Brief: Exactly reproduce the line containing "C4: 33uF (plus" together with every line after it, through the end of the entries, and give nothing more.

*** Supplied records ***

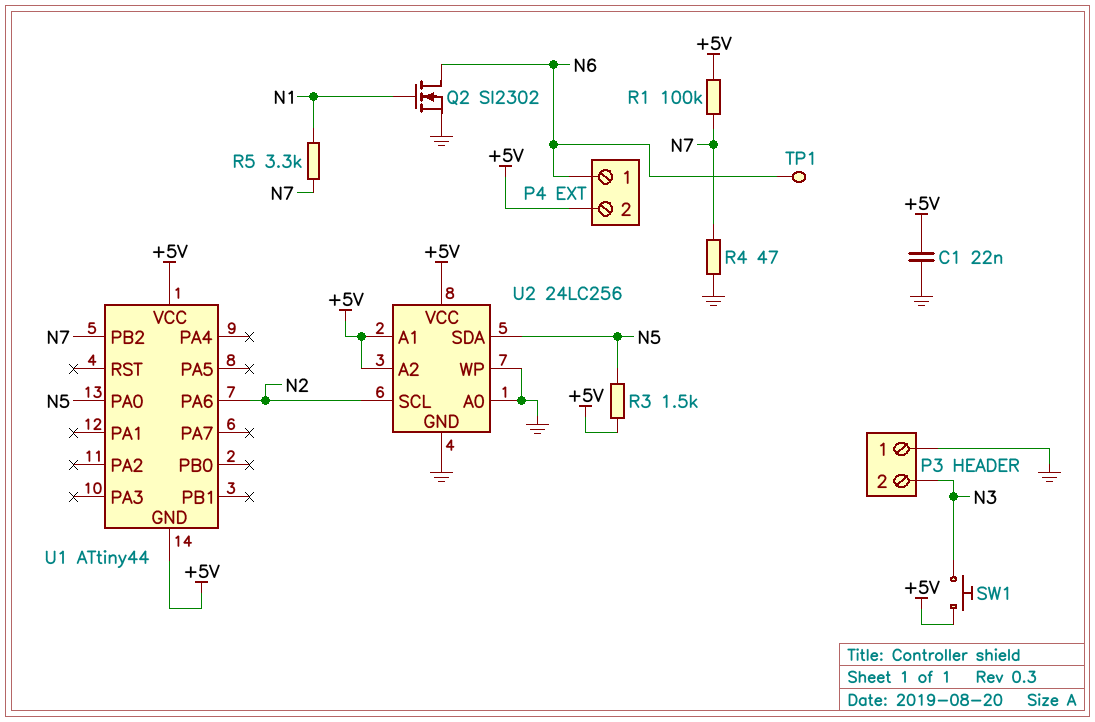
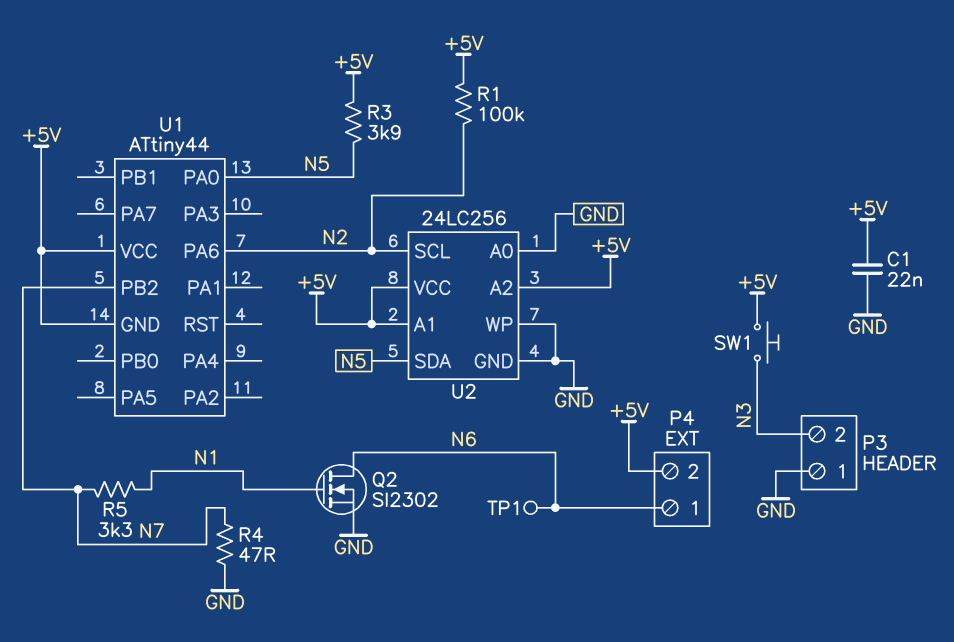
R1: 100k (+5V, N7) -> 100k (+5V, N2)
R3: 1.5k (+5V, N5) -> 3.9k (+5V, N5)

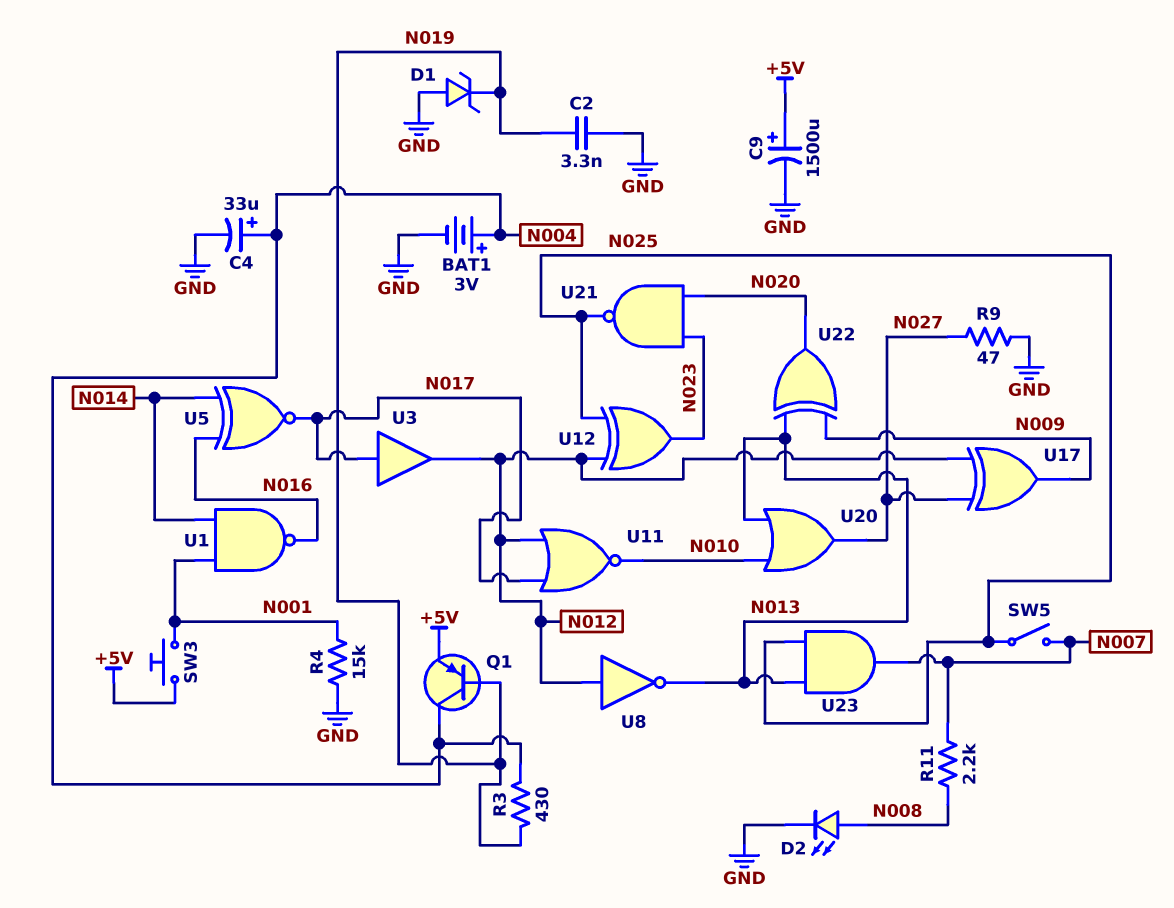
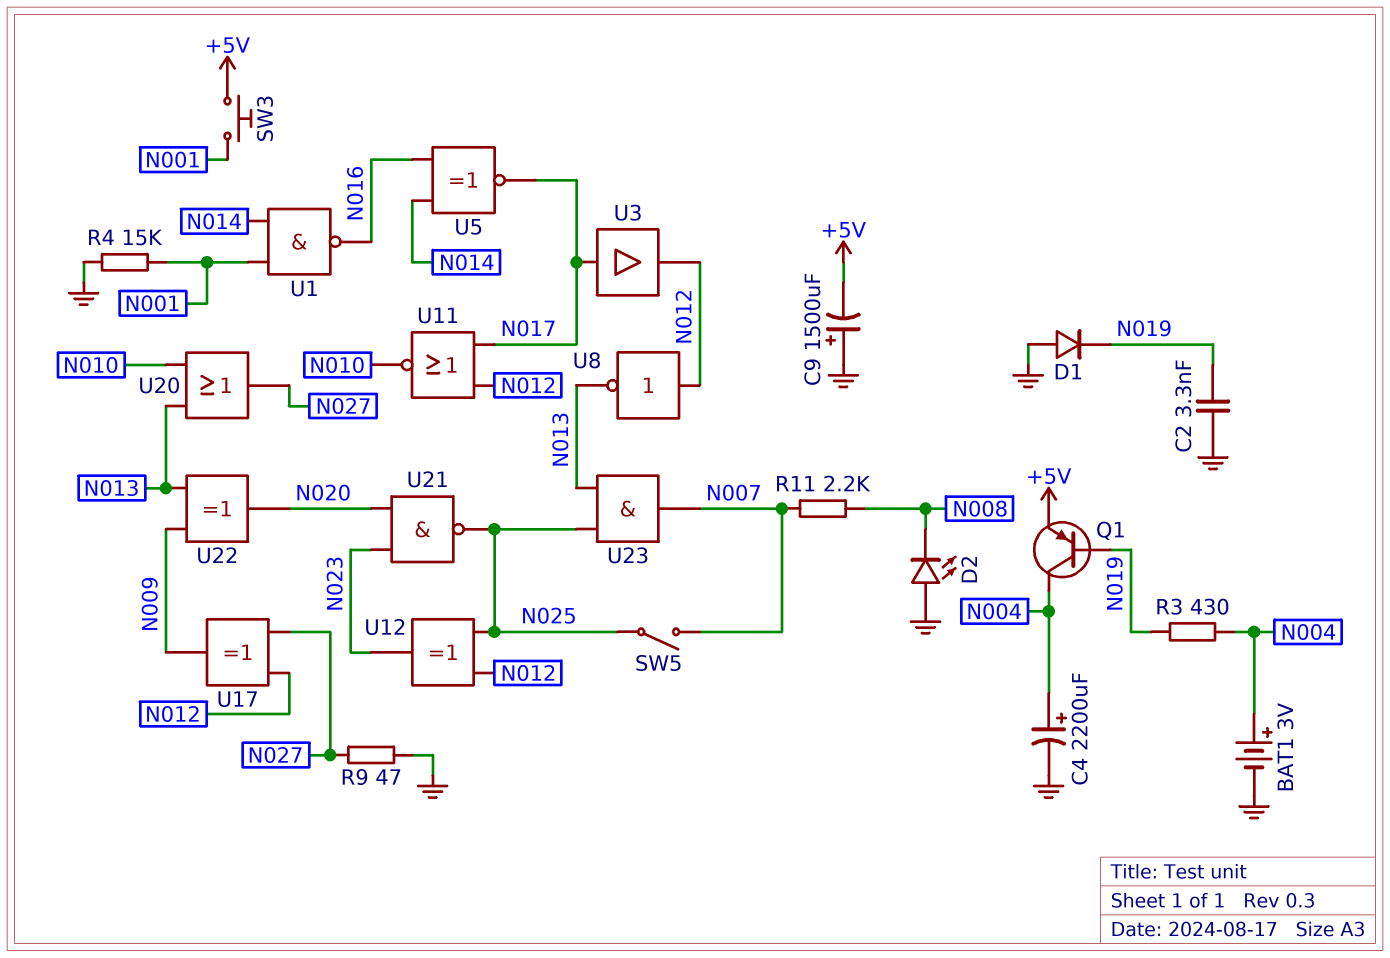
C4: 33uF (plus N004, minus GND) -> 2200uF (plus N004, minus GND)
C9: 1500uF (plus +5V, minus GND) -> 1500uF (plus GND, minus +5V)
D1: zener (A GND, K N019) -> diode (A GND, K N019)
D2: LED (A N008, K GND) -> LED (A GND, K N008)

*** End of Supplied records ***

Answer to the problem:
C4: 33uF (plus N004, minus GND) -> 2200uF (plus N004, minus GND)
C9: 1500uF (plus +5V, minus GND) -> 1500uF (plus GND, minus +5V)
D1: zener (A GND, K N019) -> diode (A GND, K N019)
D2: LED (A N008, K GND) -> LED (A GND, K N008)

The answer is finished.